▶ _Exercise_
Extract the complete listing and output it unchanged.

▶ _Record set_
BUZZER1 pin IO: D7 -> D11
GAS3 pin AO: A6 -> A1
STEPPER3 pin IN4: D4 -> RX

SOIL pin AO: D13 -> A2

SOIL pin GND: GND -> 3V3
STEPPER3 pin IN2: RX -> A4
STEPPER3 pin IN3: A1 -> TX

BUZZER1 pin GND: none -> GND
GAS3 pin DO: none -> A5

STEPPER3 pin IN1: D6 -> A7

▶ _Result for this exercise_
BUZZER1 pin IO: D7 -> D11
GAS3 pin AO: A6 -> A1
STEPPER3 pin IN4: D4 -> RX

SOIL pin AO: D13 -> A2

SOIL pin GND: GND -> 3V3
STEPPER3 pin IN2: RX -> A4
STEPPER3 pin IN3: A1 -> TX

BUZZER1 pin GND: none -> GND
GAS3 pin DO: none -> A5

STEPPER3 pin IN1: D6 -> A7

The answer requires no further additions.